**Task item:** Extract, exactly as written, all lines of the material below from the line that includes "orange cone D2" through its last line.

**Information provided:**
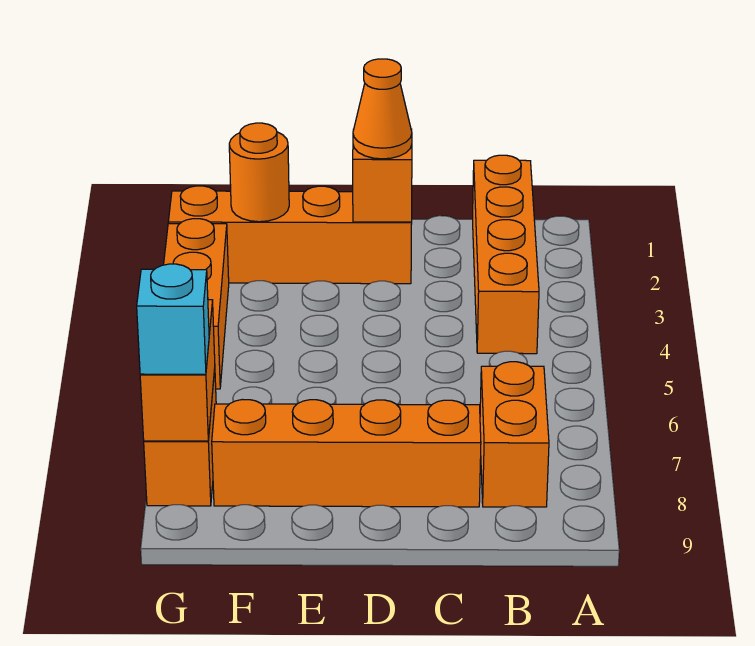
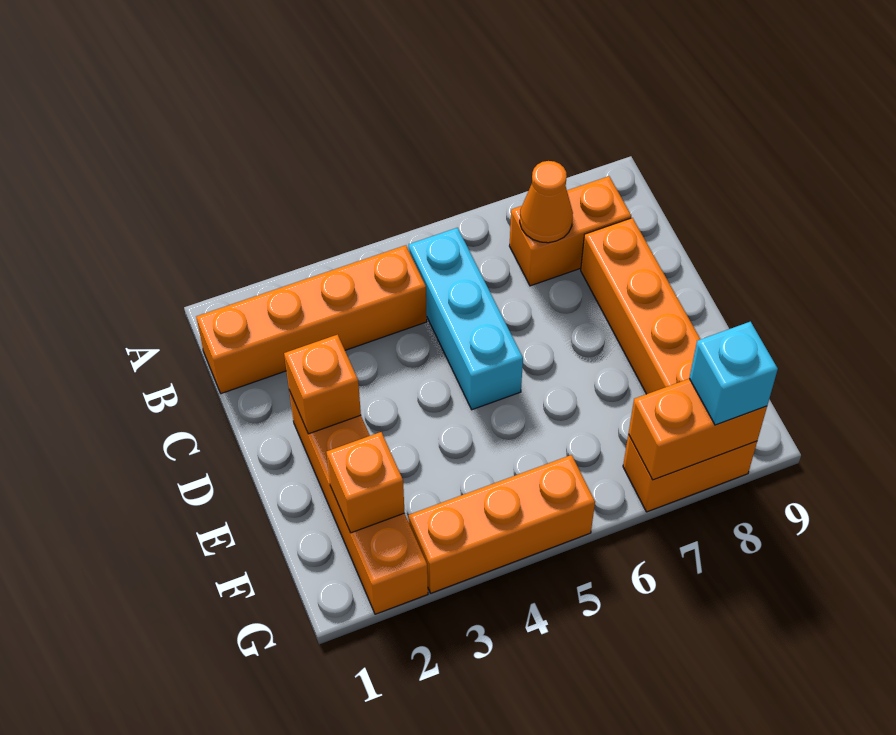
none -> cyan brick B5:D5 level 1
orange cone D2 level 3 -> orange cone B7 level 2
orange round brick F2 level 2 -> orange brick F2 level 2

**Expected output:**
orange cone D2 level 3 -> orange cone B7 level 2
orange round brick F2 level 2 -> orange brick F2 level 2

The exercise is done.